## WHAT YOU ARE ASKED TO DO
Go through the following data and transcribe exactly the stretch of lines from the one holding "R8: 4.7k (DGND, N002) -> none" to the one holding "R13: 1.8k (5V, MODE2) -> 22k (5V, MODE2)", both included.

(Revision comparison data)
-- Opening Marker --
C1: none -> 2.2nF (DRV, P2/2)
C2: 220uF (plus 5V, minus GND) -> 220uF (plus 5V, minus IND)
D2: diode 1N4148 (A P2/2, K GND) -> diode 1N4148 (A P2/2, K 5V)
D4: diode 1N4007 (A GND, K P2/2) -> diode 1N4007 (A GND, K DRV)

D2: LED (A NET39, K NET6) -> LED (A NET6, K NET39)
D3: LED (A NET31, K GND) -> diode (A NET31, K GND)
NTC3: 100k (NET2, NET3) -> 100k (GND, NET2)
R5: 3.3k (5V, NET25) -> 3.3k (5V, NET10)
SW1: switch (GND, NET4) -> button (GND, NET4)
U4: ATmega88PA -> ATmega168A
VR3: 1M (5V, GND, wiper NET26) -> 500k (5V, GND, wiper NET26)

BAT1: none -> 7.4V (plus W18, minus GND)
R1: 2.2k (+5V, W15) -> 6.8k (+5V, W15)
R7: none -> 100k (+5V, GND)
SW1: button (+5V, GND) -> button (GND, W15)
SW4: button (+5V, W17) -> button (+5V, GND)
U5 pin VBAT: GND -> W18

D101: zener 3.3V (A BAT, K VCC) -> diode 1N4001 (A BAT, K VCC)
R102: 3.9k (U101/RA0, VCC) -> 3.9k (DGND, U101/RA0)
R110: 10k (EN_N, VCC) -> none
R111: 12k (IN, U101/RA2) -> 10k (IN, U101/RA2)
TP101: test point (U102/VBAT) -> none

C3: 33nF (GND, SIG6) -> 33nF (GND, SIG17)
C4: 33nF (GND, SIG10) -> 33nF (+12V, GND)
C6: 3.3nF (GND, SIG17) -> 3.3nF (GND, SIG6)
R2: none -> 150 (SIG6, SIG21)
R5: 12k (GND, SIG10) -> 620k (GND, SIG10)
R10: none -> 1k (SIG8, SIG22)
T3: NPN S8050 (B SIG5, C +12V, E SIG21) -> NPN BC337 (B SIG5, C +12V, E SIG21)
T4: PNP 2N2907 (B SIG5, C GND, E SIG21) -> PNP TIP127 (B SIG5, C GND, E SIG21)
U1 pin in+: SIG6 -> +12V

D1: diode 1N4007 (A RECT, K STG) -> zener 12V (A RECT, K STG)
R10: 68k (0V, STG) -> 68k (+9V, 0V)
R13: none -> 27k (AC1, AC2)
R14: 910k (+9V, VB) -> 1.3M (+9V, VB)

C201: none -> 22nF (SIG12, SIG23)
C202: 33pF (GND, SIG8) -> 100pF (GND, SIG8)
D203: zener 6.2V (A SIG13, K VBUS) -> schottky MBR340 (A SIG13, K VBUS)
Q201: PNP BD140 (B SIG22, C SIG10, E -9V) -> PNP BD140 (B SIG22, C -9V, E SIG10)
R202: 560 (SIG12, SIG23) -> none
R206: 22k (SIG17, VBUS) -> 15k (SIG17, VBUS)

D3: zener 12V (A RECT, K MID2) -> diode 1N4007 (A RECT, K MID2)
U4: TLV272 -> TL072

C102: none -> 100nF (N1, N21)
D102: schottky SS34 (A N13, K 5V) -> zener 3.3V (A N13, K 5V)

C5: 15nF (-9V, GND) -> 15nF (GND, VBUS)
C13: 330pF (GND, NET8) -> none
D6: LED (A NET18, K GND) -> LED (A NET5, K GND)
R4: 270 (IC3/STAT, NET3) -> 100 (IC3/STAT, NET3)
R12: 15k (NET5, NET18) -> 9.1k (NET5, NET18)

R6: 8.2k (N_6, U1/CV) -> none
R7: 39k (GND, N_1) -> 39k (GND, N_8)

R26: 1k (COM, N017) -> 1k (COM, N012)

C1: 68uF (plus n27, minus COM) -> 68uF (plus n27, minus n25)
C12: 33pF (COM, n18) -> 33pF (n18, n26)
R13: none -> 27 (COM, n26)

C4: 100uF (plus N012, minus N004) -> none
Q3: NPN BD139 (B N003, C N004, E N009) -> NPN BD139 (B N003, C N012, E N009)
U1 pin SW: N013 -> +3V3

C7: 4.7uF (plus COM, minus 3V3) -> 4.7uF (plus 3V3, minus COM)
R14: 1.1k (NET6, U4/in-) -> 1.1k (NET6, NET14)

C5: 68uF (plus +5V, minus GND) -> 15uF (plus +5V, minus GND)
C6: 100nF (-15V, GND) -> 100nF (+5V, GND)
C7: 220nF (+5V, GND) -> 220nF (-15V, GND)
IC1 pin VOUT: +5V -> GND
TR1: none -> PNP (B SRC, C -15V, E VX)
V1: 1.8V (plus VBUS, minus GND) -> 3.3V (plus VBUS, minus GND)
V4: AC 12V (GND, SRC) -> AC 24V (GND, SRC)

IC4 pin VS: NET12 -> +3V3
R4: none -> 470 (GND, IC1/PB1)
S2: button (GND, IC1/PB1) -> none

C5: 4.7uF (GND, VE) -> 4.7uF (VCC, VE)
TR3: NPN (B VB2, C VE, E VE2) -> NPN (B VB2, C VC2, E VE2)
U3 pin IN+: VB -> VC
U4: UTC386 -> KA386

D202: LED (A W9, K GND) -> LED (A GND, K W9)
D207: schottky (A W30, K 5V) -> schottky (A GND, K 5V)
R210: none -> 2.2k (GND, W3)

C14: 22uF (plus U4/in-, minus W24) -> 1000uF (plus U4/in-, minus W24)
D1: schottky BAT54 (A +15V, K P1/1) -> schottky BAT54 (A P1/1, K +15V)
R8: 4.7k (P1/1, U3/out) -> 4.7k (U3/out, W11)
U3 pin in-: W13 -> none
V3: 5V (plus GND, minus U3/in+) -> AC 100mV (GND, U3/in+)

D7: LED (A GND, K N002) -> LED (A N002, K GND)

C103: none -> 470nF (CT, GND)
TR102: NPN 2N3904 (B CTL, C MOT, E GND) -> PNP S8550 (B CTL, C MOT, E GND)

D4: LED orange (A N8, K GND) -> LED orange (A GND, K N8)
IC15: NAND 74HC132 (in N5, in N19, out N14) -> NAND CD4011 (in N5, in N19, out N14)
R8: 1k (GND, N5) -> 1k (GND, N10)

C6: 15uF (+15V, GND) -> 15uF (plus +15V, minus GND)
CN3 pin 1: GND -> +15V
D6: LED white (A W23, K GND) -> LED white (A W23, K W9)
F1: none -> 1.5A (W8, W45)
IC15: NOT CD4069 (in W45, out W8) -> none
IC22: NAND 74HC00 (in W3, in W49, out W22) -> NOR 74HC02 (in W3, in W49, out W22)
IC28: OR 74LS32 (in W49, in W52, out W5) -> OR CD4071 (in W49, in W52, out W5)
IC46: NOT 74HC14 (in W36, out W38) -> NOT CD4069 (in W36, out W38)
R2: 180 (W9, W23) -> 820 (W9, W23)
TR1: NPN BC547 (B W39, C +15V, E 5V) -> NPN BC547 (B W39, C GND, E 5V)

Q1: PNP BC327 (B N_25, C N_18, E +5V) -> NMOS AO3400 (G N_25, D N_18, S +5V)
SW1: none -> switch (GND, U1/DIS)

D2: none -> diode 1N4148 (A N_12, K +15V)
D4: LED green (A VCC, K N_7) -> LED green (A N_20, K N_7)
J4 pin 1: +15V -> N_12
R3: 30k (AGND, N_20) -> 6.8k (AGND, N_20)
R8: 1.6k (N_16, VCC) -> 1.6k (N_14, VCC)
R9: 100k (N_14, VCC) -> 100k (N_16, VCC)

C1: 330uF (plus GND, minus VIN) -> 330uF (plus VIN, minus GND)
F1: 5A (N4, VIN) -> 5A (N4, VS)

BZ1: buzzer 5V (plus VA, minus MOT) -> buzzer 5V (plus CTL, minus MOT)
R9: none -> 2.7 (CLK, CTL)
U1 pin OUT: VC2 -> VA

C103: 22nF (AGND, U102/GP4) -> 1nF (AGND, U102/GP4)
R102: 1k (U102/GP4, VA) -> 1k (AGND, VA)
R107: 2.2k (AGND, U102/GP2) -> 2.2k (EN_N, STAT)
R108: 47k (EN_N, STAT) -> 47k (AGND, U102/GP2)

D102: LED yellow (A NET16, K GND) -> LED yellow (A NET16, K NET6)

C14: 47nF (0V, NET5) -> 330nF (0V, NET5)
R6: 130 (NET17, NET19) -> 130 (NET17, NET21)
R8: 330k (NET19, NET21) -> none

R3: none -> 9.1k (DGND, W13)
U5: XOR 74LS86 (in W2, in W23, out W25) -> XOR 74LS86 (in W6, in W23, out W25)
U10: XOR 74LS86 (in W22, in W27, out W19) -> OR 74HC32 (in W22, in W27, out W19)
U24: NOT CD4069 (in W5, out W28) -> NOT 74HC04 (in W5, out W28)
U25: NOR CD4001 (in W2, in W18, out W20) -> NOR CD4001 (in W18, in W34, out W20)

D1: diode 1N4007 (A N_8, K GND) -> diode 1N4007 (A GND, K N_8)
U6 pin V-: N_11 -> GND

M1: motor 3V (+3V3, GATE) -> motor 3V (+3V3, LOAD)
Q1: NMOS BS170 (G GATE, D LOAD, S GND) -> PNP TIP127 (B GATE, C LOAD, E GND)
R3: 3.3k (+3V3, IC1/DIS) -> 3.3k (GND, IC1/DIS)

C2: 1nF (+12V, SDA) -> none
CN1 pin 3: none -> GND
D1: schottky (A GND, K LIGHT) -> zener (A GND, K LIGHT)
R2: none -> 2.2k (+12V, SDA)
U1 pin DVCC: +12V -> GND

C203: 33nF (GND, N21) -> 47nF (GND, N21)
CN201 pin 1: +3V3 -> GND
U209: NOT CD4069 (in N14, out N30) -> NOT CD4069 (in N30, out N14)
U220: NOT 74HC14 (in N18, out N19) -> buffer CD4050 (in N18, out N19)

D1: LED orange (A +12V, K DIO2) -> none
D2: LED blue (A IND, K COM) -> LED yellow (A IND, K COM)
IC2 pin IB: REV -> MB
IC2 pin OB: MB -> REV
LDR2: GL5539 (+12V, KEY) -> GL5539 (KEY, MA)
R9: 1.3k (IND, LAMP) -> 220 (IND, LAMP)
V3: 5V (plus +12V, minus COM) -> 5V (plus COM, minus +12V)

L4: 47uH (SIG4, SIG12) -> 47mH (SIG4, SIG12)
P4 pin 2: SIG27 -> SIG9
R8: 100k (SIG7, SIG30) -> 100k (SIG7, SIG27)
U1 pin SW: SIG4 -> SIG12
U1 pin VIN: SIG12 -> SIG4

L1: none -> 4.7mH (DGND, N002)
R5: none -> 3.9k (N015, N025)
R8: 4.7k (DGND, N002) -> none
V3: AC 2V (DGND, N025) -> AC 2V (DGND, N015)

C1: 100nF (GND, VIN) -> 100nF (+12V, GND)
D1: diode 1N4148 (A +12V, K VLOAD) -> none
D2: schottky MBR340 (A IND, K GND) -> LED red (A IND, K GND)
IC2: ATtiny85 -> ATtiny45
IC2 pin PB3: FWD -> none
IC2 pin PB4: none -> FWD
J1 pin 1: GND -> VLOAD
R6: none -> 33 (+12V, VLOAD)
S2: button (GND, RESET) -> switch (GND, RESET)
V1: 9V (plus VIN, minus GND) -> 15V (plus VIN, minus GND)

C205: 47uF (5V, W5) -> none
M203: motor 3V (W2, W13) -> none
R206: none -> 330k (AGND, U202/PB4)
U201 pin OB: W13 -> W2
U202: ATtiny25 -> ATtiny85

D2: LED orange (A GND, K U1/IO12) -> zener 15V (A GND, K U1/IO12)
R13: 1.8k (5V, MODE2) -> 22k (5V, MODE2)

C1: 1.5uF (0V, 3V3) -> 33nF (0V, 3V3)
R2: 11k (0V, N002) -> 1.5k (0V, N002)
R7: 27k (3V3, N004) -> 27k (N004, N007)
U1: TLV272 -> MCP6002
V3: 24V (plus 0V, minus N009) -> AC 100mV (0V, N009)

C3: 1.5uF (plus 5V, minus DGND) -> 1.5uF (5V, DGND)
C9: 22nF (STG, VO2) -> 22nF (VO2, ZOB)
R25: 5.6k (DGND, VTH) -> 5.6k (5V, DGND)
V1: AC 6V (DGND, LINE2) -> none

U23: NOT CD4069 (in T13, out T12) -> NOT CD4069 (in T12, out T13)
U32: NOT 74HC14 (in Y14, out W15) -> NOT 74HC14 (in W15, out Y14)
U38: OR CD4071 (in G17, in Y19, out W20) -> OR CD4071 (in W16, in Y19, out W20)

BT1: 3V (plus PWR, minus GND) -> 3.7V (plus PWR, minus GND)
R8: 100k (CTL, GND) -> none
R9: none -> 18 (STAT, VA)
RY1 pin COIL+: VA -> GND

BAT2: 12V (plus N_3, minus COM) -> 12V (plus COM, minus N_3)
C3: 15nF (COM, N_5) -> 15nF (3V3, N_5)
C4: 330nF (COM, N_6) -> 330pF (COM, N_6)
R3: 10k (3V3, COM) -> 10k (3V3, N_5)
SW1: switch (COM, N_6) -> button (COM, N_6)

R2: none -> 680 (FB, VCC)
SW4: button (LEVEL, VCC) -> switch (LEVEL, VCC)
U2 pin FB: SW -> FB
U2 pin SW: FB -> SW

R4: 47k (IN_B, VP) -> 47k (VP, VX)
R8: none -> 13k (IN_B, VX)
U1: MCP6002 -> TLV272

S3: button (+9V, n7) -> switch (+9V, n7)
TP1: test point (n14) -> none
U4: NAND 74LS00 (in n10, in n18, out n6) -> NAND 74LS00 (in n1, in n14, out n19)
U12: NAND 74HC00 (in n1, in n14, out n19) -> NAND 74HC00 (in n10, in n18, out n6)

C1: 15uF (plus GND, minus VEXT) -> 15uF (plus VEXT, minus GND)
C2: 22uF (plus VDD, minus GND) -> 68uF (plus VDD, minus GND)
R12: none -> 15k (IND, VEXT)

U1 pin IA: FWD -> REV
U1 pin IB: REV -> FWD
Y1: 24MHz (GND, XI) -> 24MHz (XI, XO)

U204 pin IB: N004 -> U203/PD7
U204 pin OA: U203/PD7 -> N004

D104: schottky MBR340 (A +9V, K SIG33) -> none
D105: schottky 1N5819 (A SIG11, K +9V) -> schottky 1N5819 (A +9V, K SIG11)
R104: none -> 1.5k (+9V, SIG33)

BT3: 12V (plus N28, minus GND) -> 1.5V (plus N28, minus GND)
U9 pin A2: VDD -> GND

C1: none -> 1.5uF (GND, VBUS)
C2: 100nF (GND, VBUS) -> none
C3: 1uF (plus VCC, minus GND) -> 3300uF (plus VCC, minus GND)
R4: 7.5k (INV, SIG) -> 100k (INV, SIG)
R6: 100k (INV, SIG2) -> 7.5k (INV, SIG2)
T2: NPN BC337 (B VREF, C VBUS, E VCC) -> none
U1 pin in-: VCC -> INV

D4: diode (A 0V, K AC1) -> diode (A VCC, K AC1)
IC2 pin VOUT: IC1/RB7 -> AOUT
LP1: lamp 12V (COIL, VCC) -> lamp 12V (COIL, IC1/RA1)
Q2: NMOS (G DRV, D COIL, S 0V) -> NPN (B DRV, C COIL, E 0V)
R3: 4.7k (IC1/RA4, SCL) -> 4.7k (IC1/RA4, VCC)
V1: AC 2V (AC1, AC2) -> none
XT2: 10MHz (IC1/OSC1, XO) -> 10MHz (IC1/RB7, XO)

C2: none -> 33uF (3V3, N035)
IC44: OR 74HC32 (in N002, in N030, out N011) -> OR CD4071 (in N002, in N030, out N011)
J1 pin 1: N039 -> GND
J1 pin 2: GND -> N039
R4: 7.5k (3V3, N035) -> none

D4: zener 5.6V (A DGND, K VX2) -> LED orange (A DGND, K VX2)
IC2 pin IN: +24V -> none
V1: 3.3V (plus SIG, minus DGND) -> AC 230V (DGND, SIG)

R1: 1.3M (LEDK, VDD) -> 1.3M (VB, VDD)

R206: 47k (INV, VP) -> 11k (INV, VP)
-- Closing Marker --
## EXERCISE RESULT
R8: 4.7k (DGND, N002) -> none
V3: AC 2V (DGND, N025) -> AC 2V (DGND, N015)

C1: 100nF (GND, VIN) -> 100nF (+12V, GND)
D1: diode 1N4148 (A +12V, K VLOAD) -> none
D2: schottky MBR340 (A IND, K GND) -> LED red (A IND, K GND)
IC2: ATtiny85 -> ATtiny45
IC2 pin PB3: FWD -> none
IC2 pin PB4: none -> FWD
J1 pin 1: GND -> VLOAD
R6: none -> 33 (+12V, VLOAD)
S2: button (GND, RESET) -> switch (GND, RESET)
V1: 9V (plus VIN, minus GND) -> 15V (plus VIN, minus GND)

C205: 47uF (5V, W5) -> none
M203: motor 3V (W2, W13) -> none
R206: none -> 330k (AGND, U202/PB4)
U201 pin OB: W13 -> W2
U202: ATtiny25 -> ATtiny85

D2: LED orange (A GND, K U1/IO12) -> zener 15V (A GND, K U1/IO12)
R13: 1.8k (5V, MODE2) -> 22k (5V, MODE2)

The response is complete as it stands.